_SUPPLIED INFORMATION:_
★ ★ ★
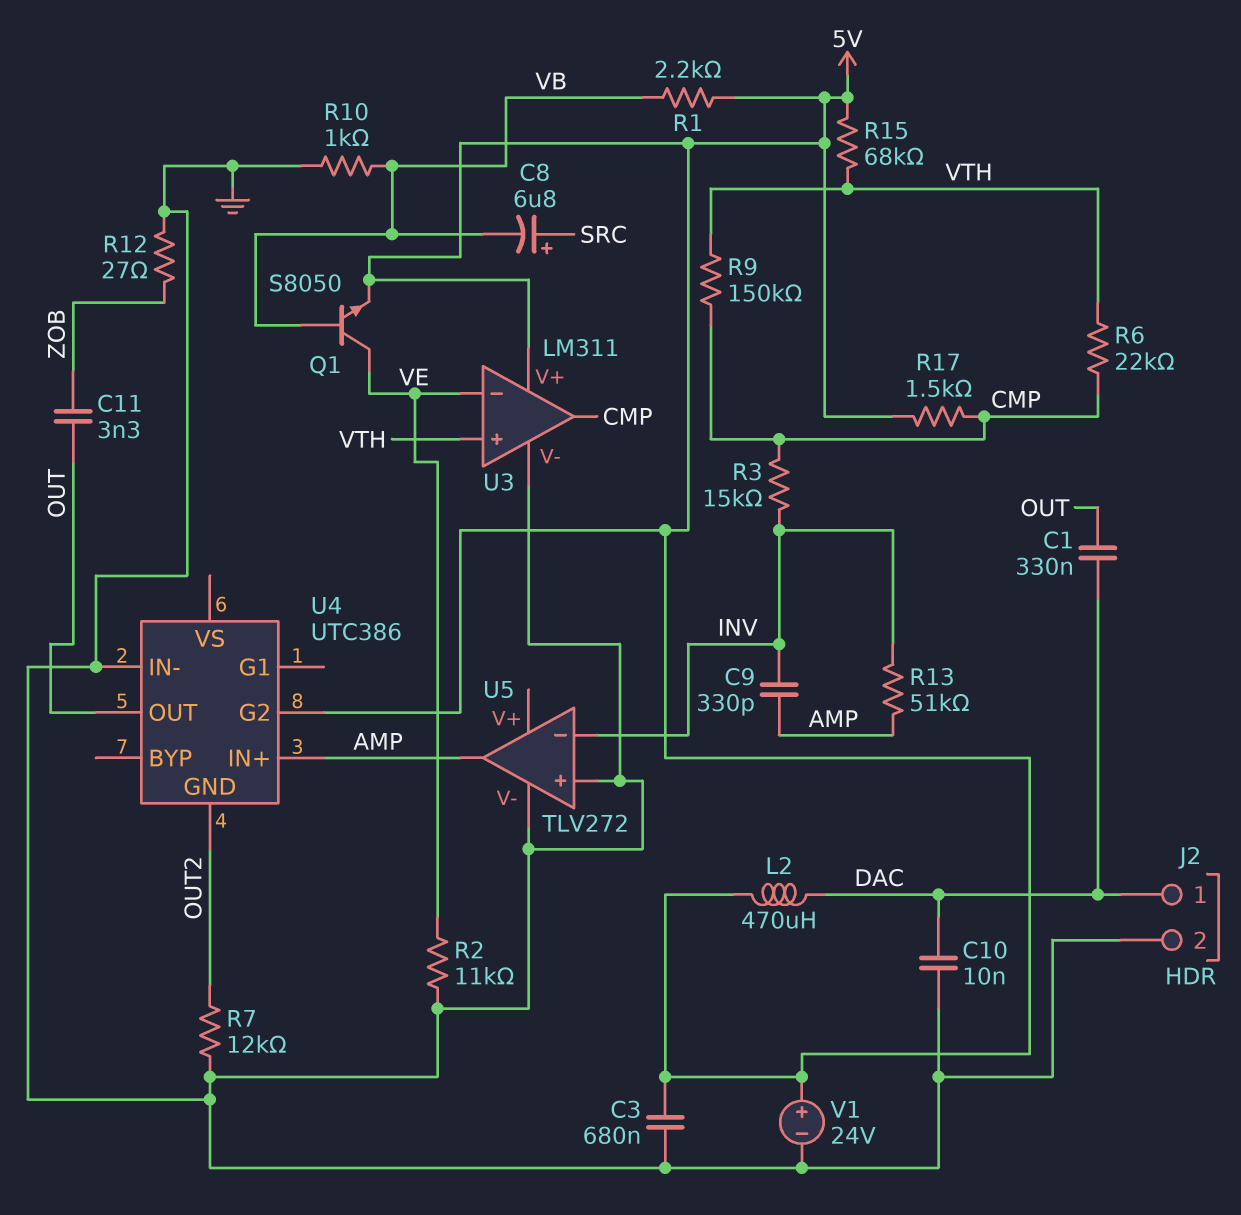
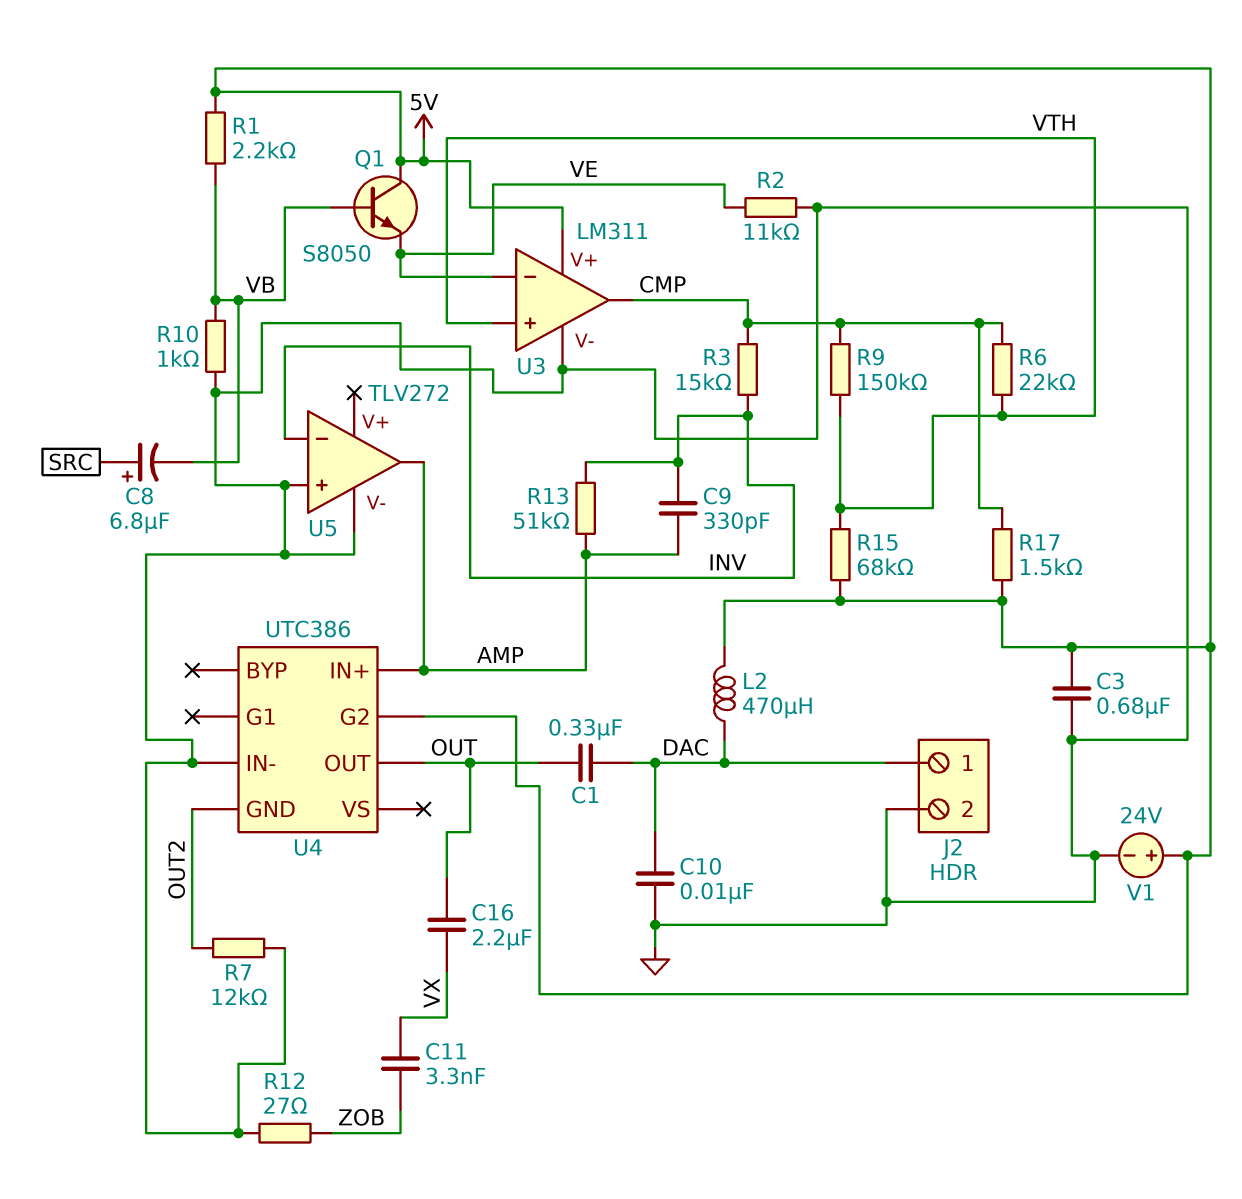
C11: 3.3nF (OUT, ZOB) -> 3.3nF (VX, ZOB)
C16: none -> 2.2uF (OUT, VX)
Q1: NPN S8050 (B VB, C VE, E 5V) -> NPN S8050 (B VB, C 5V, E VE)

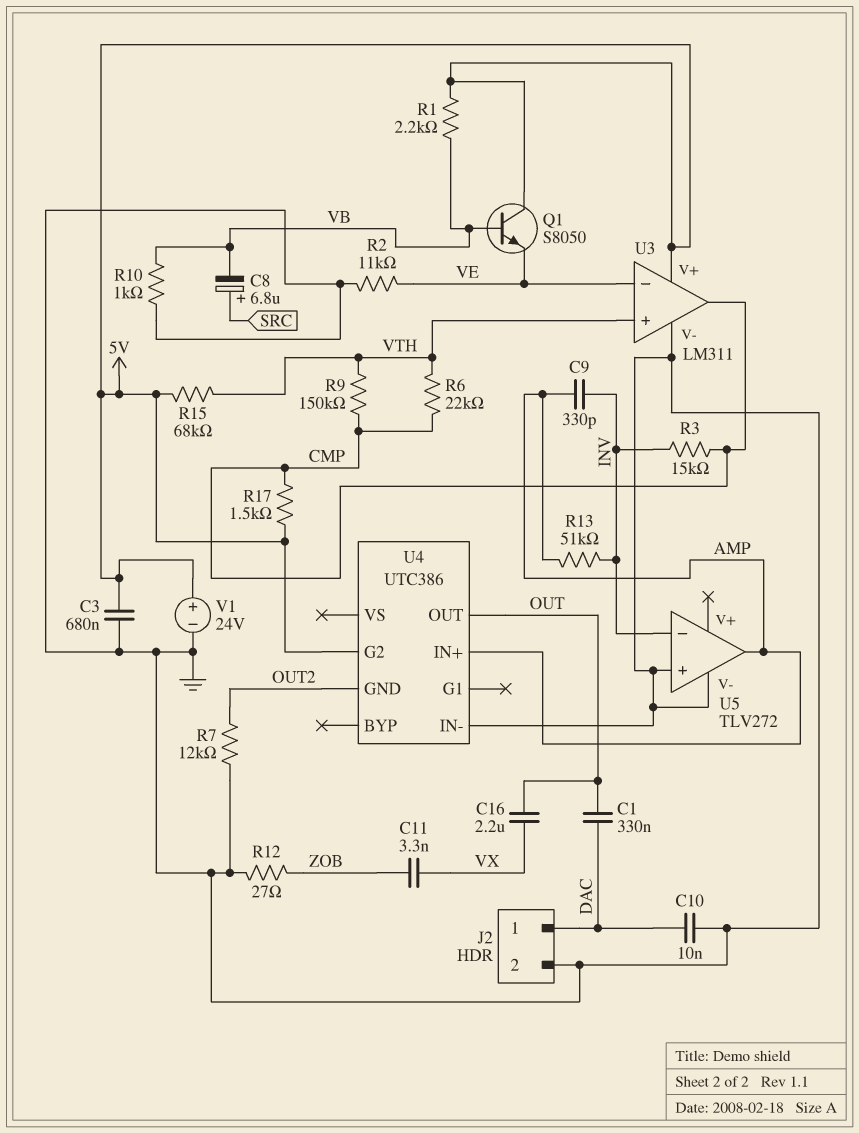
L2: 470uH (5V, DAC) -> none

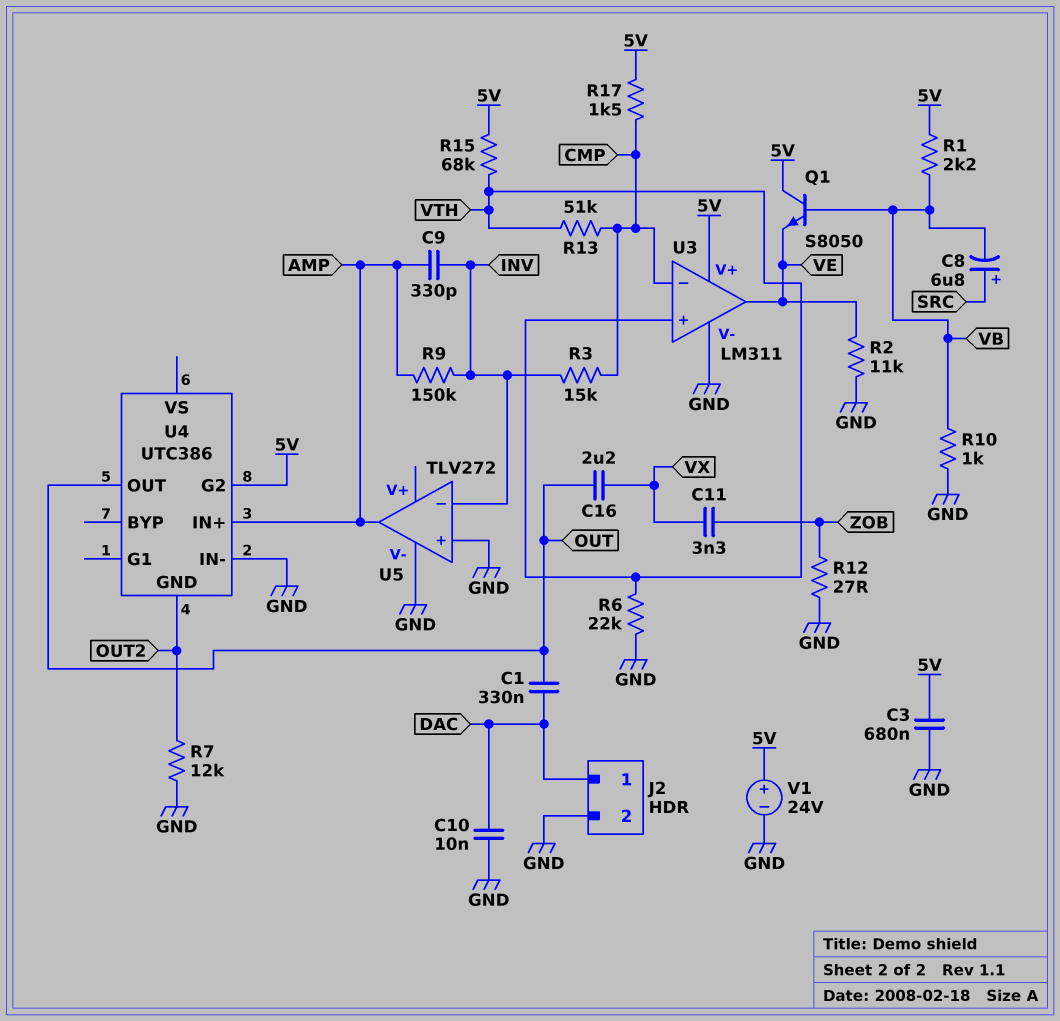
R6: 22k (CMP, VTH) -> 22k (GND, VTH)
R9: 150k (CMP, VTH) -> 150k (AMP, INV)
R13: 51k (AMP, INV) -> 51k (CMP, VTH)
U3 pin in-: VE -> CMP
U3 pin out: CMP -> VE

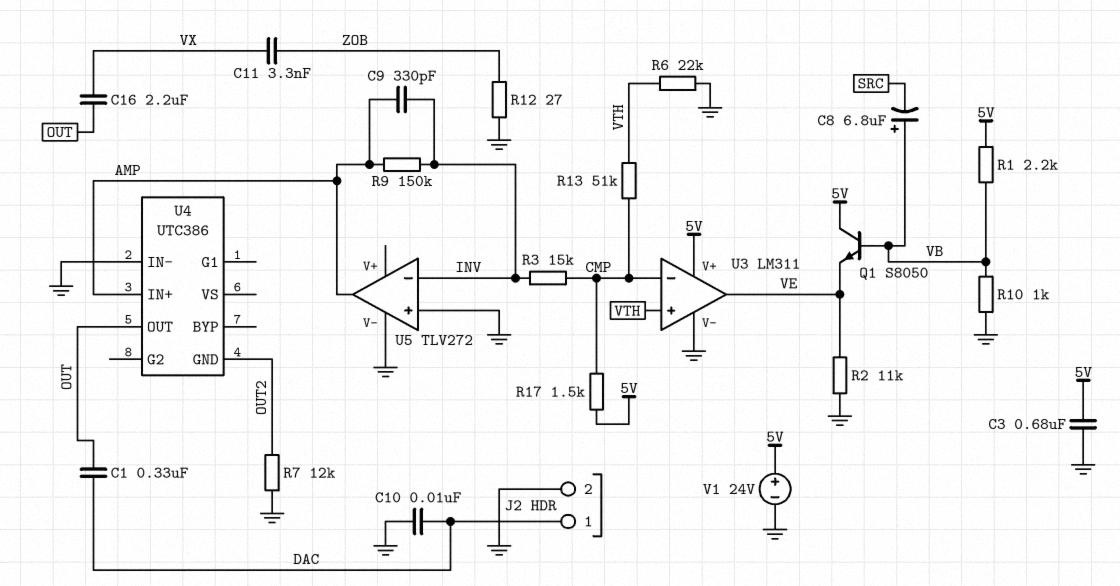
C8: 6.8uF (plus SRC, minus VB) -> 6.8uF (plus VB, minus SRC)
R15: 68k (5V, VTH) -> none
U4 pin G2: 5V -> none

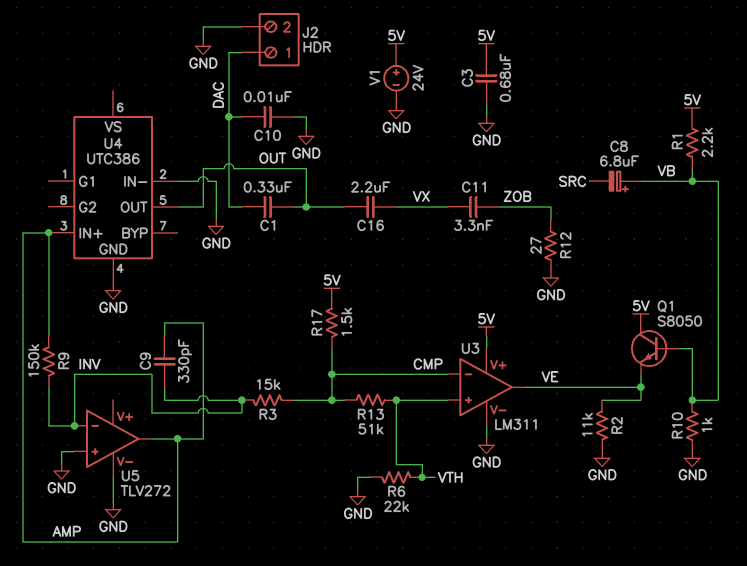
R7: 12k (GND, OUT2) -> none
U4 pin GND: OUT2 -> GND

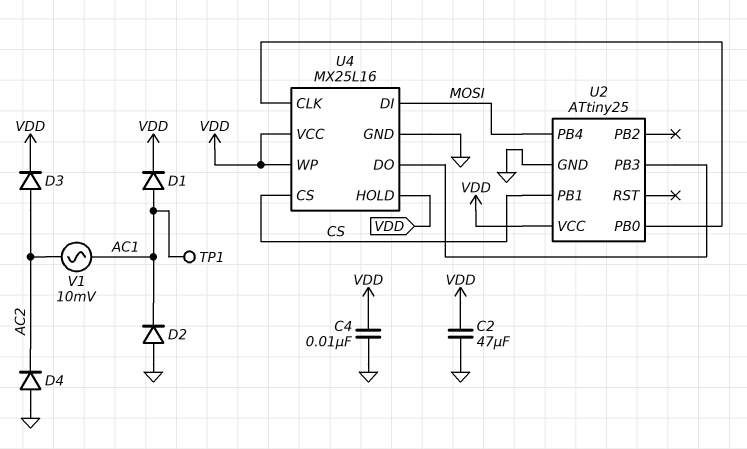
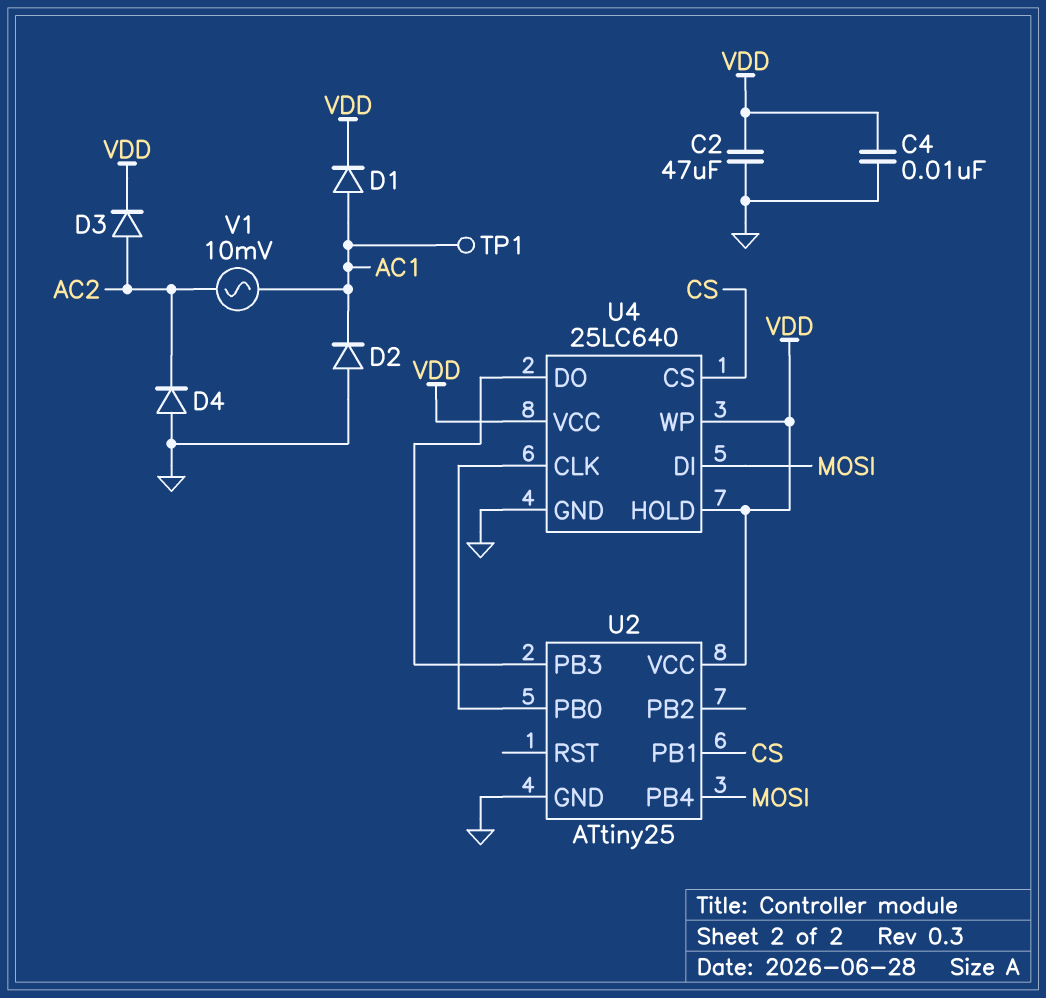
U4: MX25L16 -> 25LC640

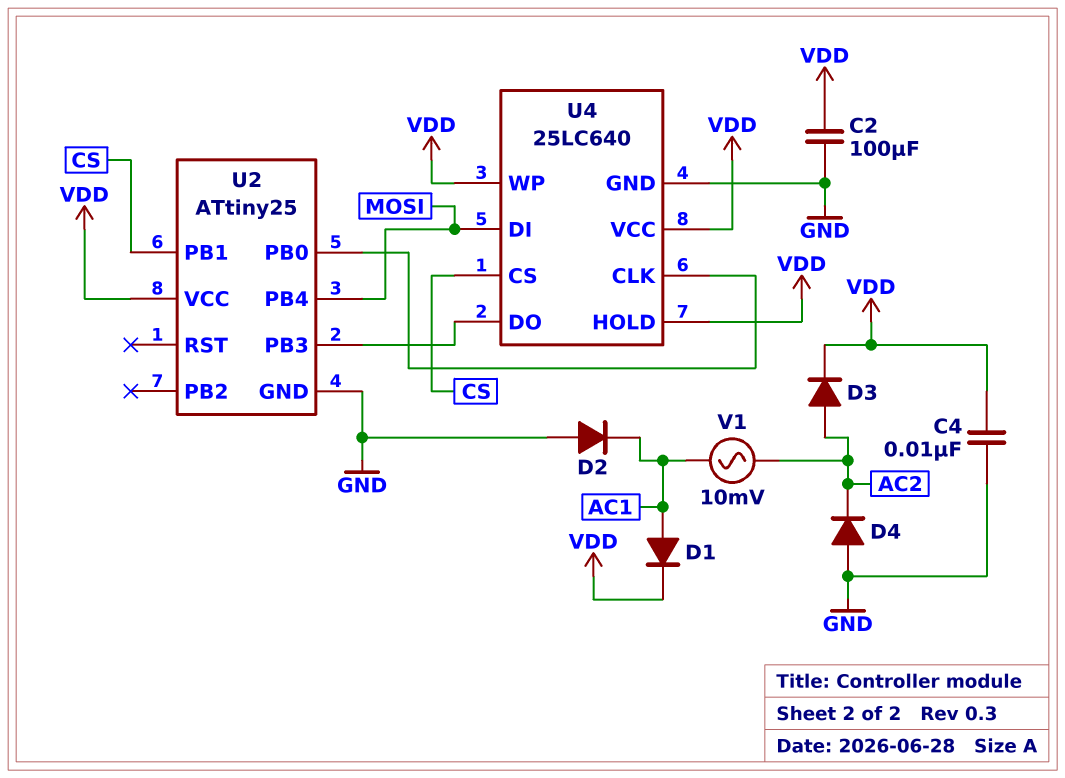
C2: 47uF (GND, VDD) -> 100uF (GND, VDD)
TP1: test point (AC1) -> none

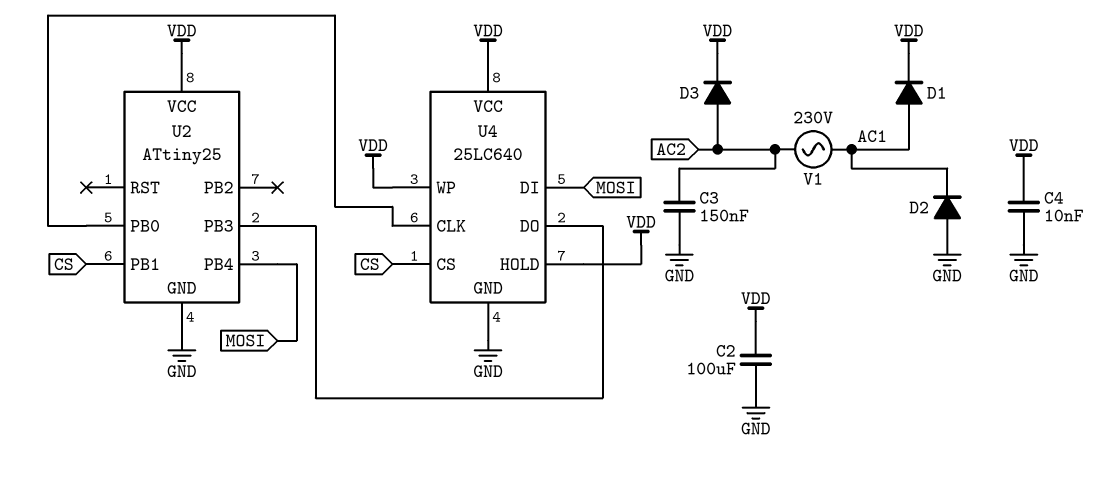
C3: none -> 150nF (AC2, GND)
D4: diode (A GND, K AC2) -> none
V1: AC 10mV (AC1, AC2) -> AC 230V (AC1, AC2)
★ ★ ★
_GOAL OF THE EXERCISE:_ Leaving aside every picture, transcribe exactly the lines that run from the one with "R13: 51k (AMP, INV) -> 51k (CMP, VTH)" to the close of the listing above.

_OUTPUT FOR THIS EXERCISE:_
R13: 51k (AMP, INV) -> 51k (CMP, VTH)
U3 pin in-: VE -> CMP
U3 pin out: CMP -> VE

C8: 6.8uF (plus SRC, minus VB) -> 6.8uF (plus VB, minus SRC)
R15: 68k (5V, VTH) -> none
U4 pin G2: 5V -> none

R7: 12k (GND, OUT2) -> none
U4 pin GND: OUT2 -> GND

U4: MX25L16 -> 25LC640

C2: 47uF (GND, VDD) -> 100uF (GND, VDD)
TP1: test point (AC1) -> none

C3: none -> 150nF (AC2, GND)
D4: diode (A GND, K AC2) -> none
V1: AC 10mV (AC1, AC2) -> AC 230V (AC1, AC2)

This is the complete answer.